- Opening Delimiter -
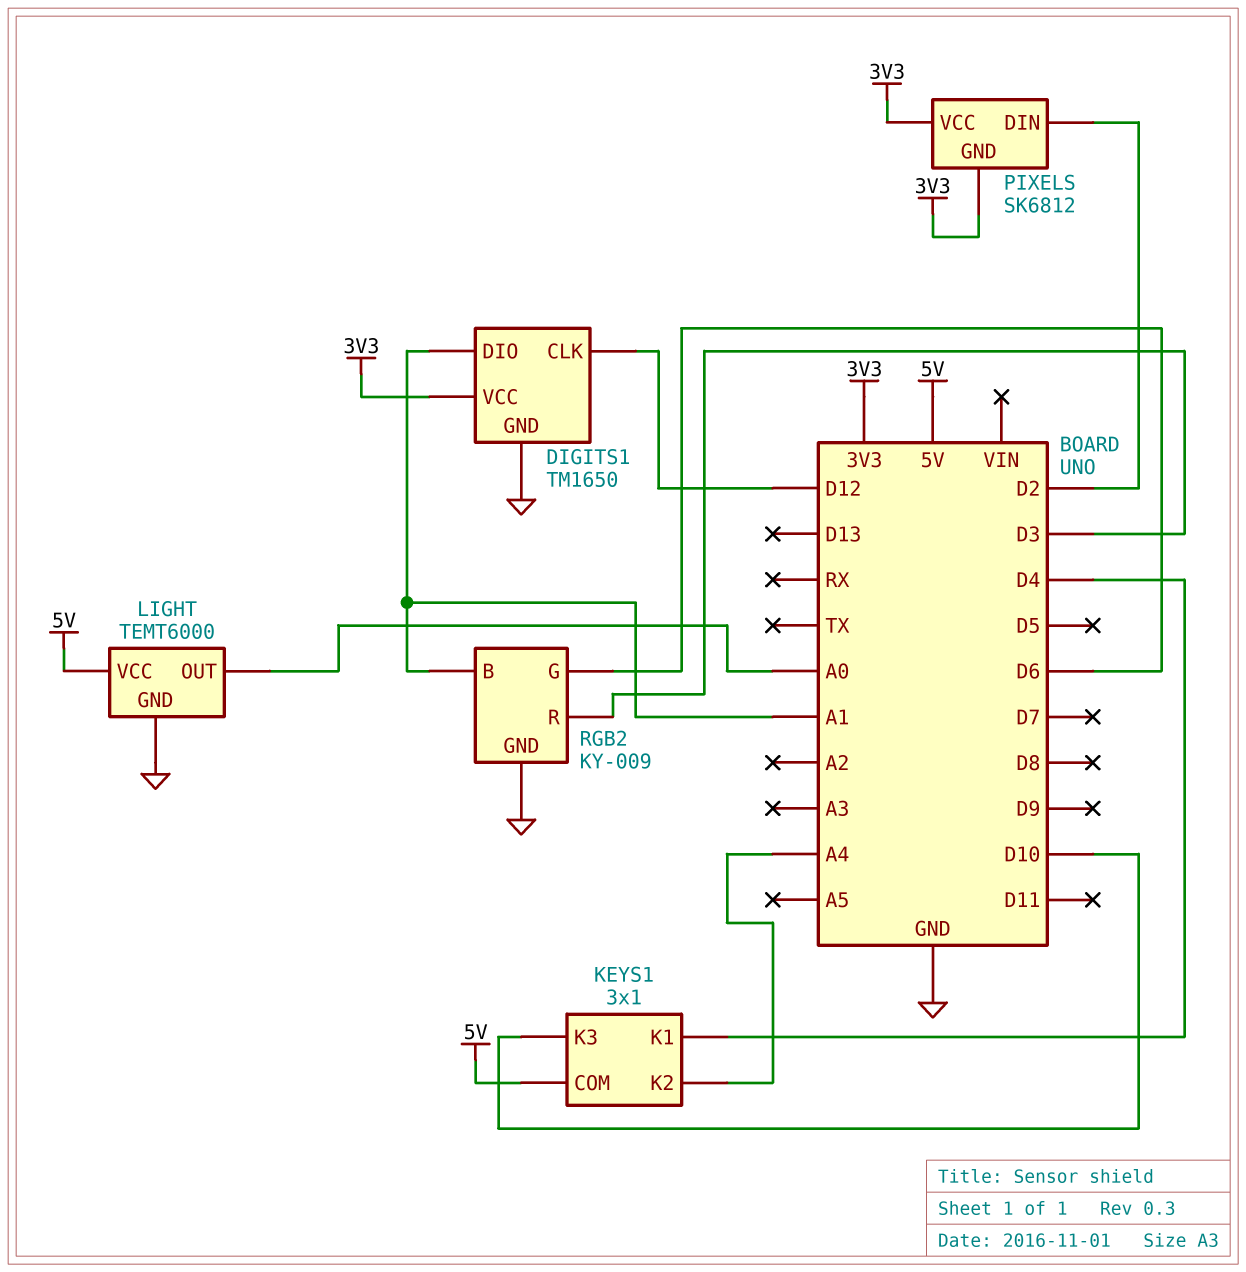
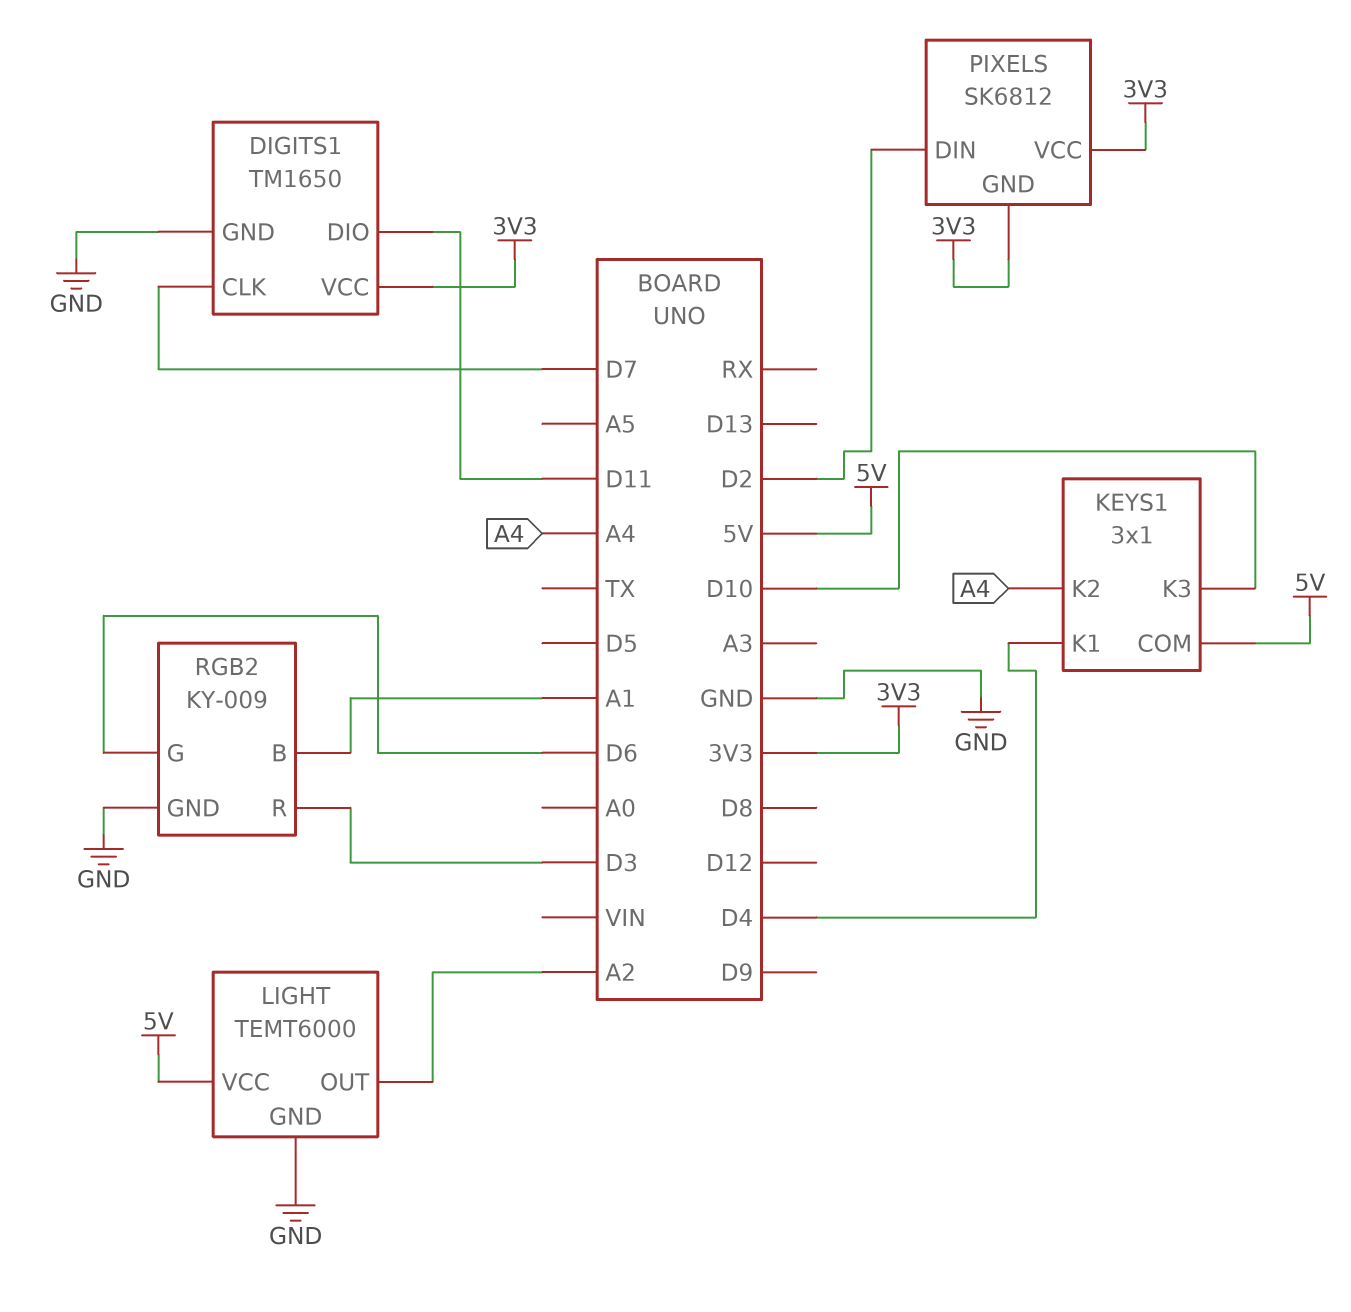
DIGITS1 pin CLK: D12 -> D7
DIGITS1 pin DIO: A1 -> D11
LIGHT pin OUT: A0 -> A2

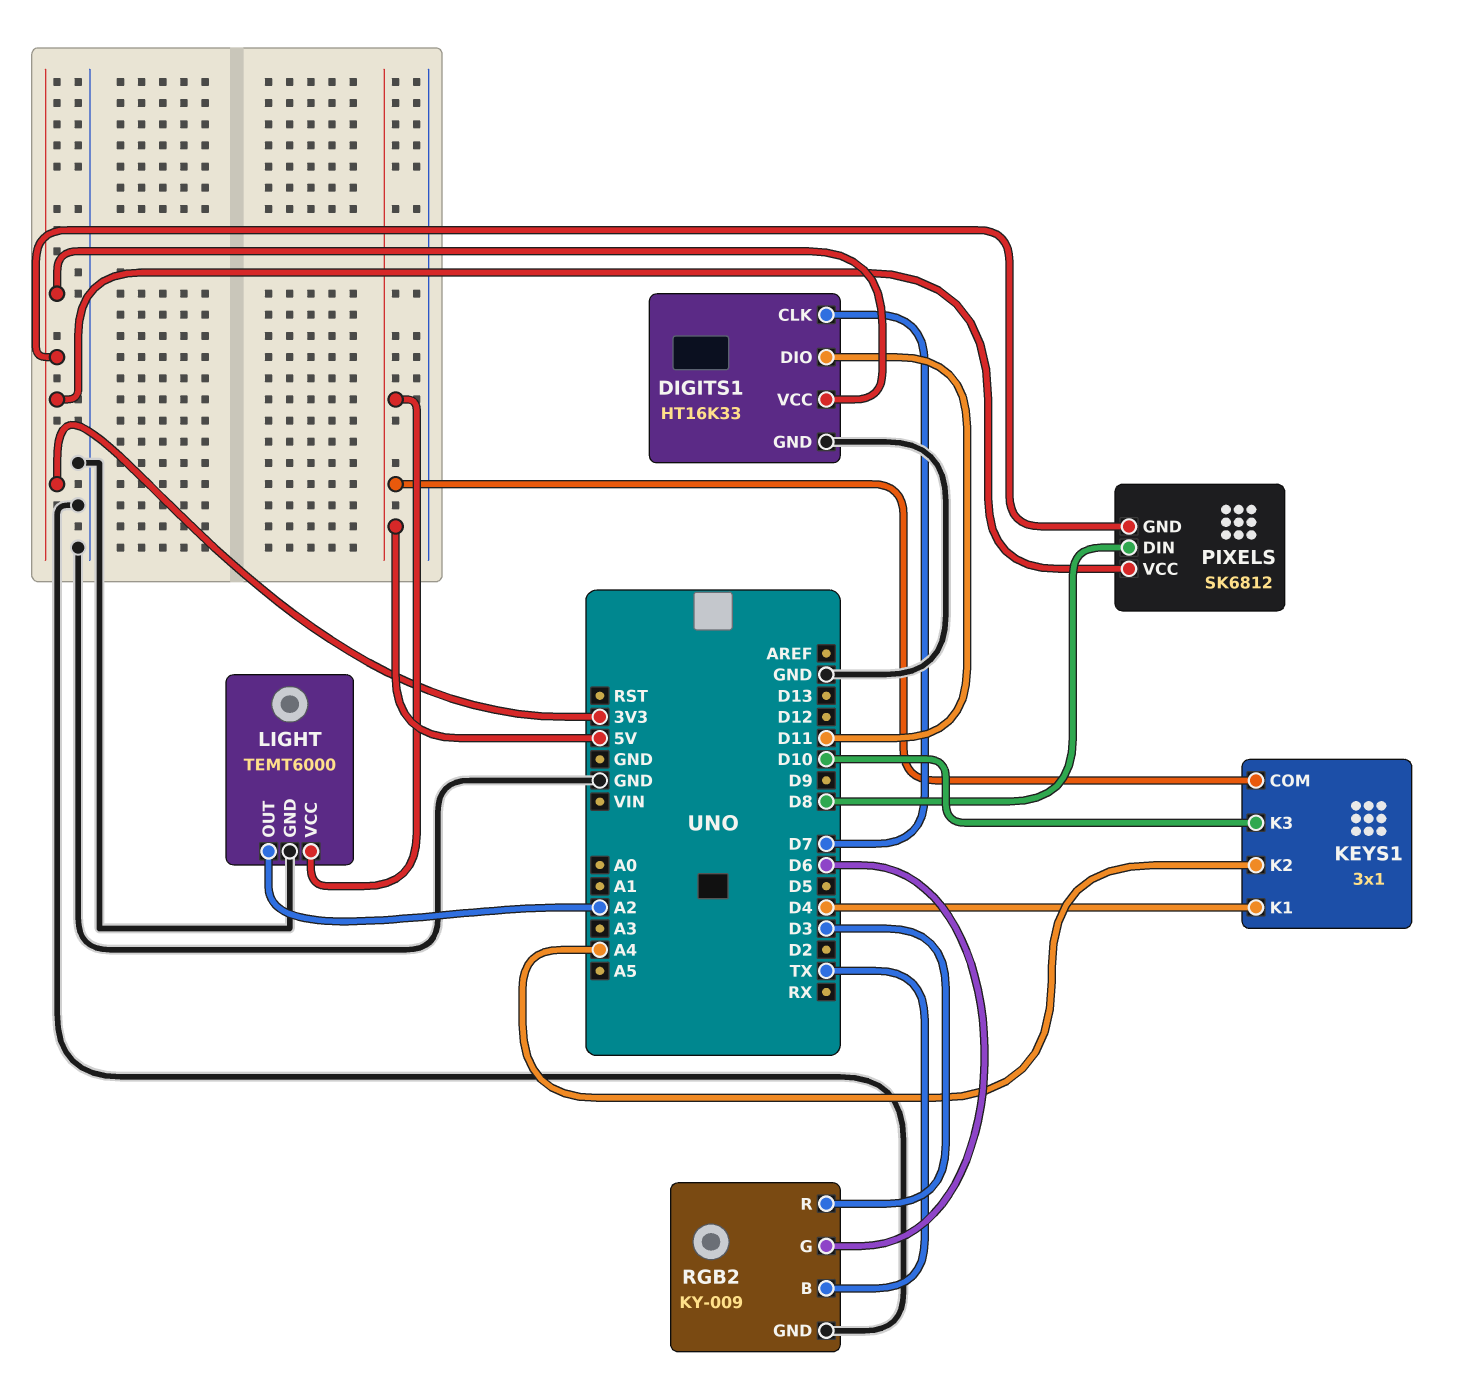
DIGITS1: TM1650 -> HT16K33
PIXELS pin DIN: D2 -> D8
RGB2 pin B: A1 -> TX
- Closing Delimiter -
● **Problem statement**: Could you retype all the entries above exactly, without the pictures?

● **Solution to the problem**:
DIGITS1 pin CLK: D12 -> D7
DIGITS1 pin DIO: A1 -> D11
LIGHT pin OUT: A0 -> A2

DIGITS1: TM1650 -> HT16K33
PIXELS pin DIN: D2 -> D8
RGB2 pin B: A1 -> TX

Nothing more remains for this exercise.